### Task instructions:
Return exactly those lines of the material below that fall between the line holding "camera: 65 degrees right, 15 degrees down" and the line holding "(291, 186) = (243, 198): blue", inclusive.

### Data supplied:

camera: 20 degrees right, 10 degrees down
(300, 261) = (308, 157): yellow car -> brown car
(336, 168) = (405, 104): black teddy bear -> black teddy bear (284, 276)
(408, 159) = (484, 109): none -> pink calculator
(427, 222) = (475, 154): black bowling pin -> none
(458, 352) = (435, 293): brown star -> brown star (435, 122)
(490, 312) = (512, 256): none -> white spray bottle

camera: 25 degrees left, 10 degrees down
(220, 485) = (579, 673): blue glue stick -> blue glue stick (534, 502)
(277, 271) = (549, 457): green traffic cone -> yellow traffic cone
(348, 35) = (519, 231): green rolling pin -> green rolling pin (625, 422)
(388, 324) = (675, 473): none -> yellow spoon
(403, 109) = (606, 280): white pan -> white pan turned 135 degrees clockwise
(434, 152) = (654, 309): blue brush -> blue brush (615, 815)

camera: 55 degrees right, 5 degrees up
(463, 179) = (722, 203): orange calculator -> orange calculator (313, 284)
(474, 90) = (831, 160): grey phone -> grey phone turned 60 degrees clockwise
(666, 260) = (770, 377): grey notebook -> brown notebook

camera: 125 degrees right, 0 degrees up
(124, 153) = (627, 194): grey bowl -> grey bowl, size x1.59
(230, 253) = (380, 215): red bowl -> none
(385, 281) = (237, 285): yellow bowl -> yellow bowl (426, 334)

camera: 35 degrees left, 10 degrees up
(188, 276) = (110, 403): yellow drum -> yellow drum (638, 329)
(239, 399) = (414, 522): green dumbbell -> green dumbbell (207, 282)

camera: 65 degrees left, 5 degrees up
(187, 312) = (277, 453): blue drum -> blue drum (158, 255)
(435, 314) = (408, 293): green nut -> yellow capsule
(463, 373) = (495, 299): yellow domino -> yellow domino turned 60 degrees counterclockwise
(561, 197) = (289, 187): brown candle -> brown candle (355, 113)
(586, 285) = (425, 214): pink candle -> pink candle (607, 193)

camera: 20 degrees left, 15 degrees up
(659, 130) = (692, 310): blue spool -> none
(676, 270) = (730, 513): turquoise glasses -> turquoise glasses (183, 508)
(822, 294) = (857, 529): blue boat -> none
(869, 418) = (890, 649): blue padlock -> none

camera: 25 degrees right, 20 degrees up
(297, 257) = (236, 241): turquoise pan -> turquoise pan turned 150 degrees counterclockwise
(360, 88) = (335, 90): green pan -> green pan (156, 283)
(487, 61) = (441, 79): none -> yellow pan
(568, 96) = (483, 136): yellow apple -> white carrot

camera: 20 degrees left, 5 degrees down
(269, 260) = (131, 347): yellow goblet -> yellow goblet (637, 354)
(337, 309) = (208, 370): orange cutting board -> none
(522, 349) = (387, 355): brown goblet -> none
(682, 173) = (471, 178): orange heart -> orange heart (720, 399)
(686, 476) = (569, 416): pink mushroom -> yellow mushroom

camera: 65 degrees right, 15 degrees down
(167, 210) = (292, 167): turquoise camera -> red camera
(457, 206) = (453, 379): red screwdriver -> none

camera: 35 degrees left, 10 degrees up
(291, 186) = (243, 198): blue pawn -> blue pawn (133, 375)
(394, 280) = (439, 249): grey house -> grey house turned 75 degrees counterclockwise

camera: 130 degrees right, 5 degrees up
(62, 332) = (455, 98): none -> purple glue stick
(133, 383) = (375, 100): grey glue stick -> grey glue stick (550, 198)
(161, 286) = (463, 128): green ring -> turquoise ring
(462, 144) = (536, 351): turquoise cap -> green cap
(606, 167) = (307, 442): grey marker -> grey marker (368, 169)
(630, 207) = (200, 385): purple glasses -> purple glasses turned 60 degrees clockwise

### Expected answer:
camera: 65 degrees right, 15 degrees down
(167, 210) = (292, 167): turquoise camera -> red camera
(457, 206) = (453, 379): red screwdriver -> none

camera: 35 degrees left, 10 degrees up
(291, 186) = (243, 198): blue pawn -> blue pawn (133, 375)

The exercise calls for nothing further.